> **Exercise requirements**: Starting at the top of the listing below, copy each line exactly, stopping after the line that contains "gray cross: (392, 1373) -> (204, 885), moved".

> **Given data**:
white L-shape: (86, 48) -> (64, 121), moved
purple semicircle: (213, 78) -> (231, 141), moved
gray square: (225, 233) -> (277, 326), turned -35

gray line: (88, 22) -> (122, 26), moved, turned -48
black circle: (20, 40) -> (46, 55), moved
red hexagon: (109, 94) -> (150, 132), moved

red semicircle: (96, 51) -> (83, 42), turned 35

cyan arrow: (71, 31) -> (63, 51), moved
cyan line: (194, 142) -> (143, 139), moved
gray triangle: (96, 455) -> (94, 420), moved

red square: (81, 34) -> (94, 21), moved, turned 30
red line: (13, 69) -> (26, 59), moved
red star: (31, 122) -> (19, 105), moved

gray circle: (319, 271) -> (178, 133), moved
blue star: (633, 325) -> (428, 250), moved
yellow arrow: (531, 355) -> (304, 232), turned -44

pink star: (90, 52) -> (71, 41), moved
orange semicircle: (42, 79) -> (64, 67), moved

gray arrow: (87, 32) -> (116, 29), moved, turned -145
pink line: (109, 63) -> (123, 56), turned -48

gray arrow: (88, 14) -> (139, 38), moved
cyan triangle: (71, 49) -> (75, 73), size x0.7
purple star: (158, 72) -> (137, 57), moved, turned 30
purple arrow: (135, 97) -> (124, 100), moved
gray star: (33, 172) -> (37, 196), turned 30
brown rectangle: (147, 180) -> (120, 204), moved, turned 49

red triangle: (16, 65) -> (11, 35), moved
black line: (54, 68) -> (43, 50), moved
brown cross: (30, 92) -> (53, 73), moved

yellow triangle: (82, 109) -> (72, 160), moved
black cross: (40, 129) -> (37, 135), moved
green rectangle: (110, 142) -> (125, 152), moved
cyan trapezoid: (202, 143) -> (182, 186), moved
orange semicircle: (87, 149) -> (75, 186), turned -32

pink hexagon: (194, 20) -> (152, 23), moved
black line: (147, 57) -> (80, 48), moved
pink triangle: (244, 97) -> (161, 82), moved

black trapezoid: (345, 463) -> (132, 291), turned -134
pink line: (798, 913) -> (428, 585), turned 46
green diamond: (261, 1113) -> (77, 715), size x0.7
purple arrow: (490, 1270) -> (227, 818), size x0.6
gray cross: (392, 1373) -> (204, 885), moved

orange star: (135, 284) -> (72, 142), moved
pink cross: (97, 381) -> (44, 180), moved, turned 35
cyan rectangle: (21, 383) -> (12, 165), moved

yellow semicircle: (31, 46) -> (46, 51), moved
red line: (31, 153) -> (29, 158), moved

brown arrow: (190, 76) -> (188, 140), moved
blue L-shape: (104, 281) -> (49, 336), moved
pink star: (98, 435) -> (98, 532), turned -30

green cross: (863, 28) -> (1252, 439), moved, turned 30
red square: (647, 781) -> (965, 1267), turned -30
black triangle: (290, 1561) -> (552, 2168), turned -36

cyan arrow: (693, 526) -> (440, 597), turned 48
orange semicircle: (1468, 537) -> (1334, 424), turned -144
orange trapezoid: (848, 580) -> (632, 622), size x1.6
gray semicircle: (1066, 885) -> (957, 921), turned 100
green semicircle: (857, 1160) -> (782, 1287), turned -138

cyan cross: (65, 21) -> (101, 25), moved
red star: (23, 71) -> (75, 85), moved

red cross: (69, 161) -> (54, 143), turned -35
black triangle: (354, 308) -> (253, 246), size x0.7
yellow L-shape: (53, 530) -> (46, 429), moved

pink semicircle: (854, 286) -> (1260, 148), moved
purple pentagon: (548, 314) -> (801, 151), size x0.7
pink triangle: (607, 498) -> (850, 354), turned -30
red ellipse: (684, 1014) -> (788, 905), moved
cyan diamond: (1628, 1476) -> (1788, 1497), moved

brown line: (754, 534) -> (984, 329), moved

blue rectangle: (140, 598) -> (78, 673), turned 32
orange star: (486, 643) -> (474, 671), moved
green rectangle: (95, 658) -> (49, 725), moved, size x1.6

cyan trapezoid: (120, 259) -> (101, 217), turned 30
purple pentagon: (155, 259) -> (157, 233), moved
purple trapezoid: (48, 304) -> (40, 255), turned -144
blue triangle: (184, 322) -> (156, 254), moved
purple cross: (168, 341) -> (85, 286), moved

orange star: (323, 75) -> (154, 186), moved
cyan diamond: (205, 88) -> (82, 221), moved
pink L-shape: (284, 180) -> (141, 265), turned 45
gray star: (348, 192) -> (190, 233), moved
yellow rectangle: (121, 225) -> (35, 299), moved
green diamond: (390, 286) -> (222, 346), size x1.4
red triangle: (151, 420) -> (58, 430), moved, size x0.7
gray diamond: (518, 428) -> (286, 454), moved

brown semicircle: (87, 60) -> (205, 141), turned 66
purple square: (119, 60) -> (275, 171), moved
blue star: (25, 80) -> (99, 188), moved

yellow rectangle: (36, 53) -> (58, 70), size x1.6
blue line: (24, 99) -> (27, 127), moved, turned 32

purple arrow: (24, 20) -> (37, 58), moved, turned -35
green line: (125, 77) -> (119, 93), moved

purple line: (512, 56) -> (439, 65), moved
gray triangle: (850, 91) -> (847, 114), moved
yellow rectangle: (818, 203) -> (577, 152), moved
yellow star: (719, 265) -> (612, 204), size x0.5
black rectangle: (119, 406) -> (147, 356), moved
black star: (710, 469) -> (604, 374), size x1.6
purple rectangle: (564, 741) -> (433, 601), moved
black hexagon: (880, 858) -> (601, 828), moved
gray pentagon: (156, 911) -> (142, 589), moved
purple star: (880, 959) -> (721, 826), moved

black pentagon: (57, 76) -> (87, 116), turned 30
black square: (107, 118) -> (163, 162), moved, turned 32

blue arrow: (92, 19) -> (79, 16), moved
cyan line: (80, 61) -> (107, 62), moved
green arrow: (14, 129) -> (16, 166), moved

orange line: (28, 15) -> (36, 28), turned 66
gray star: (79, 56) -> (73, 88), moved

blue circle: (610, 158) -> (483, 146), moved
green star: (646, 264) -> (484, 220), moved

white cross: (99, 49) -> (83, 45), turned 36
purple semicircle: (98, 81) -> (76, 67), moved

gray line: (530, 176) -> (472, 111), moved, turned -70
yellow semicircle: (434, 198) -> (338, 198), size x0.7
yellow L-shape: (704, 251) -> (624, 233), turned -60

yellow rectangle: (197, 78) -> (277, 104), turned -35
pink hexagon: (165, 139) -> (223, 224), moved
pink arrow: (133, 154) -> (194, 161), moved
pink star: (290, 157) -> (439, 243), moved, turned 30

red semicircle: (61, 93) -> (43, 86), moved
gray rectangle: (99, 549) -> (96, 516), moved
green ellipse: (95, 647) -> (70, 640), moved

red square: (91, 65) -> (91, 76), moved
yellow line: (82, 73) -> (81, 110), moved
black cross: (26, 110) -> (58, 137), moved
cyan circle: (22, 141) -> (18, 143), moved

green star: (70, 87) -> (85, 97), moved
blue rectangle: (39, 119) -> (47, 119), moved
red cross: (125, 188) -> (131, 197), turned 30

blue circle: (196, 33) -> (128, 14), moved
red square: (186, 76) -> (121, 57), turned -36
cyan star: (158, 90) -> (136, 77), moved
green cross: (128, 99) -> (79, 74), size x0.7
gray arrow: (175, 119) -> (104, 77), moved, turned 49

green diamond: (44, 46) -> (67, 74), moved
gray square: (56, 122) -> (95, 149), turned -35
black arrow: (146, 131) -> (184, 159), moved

> **Solution for this exercise**:
white L-shape: (86, 48) -> (64, 121), moved
purple semicircle: (213, 78) -> (231, 141), moved
gray square: (225, 233) -> (277, 326), turned -35

gray line: (88, 22) -> (122, 26), moved, turned -48
black circle: (20, 40) -> (46, 55), moved
red hexagon: (109, 94) -> (150, 132), moved

red semicircle: (96, 51) -> (83, 42), turned 35

cyan arrow: (71, 31) -> (63, 51), moved
cyan line: (194, 142) -> (143, 139), moved
gray triangle: (96, 455) -> (94, 420), moved

red square: (81, 34) -> (94, 21), moved, turned 30
red line: (13, 69) -> (26, 59), moved
red star: (31, 122) -> (19, 105), moved

gray circle: (319, 271) -> (178, 133), moved
blue star: (633, 325) -> (428, 250), moved
yellow arrow: (531, 355) -> (304, 232), turned -44

pink star: (90, 52) -> (71, 41), moved
orange semicircle: (42, 79) -> (64, 67), moved

gray arrow: (87, 32) -> (116, 29), moved, turned -145
pink line: (109, 63) -> (123, 56), turned -48

gray arrow: (88, 14) -> (139, 38), moved
cyan triangle: (71, 49) -> (75, 73), size x0.7
purple star: (158, 72) -> (137, 57), moved, turned 30
purple arrow: (135, 97) -> (124, 100), moved
gray star: (33, 172) -> (37, 196), turned 30
brown rectangle: (147, 180) -> (120, 204), moved, turned 49

red triangle: (16, 65) -> (11, 35), moved
black line: (54, 68) -> (43, 50), moved
brown cross: (30, 92) -> (53, 73), moved

yellow triangle: (82, 109) -> (72, 160), moved
black cross: (40, 129) -> (37, 135), moved
green rectangle: (110, 142) -> (125, 152), moved
cyan trapezoid: (202, 143) -> (182, 186), moved
orange semicircle: (87, 149) -> (75, 186), turned -32

pink hexagon: (194, 20) -> (152, 23), moved
black line: (147, 57) -> (80, 48), moved
pink triangle: (244, 97) -> (161, 82), moved

black trapezoid: (345, 463) -> (132, 291), turned -134
pink line: (798, 913) -> (428, 585), turned 46
green diamond: (261, 1113) -> (77, 715), size x0.7
purple arrow: (490, 1270) -> (227, 818), size x0.6
gray cross: (392, 1373) -> (204, 885), moved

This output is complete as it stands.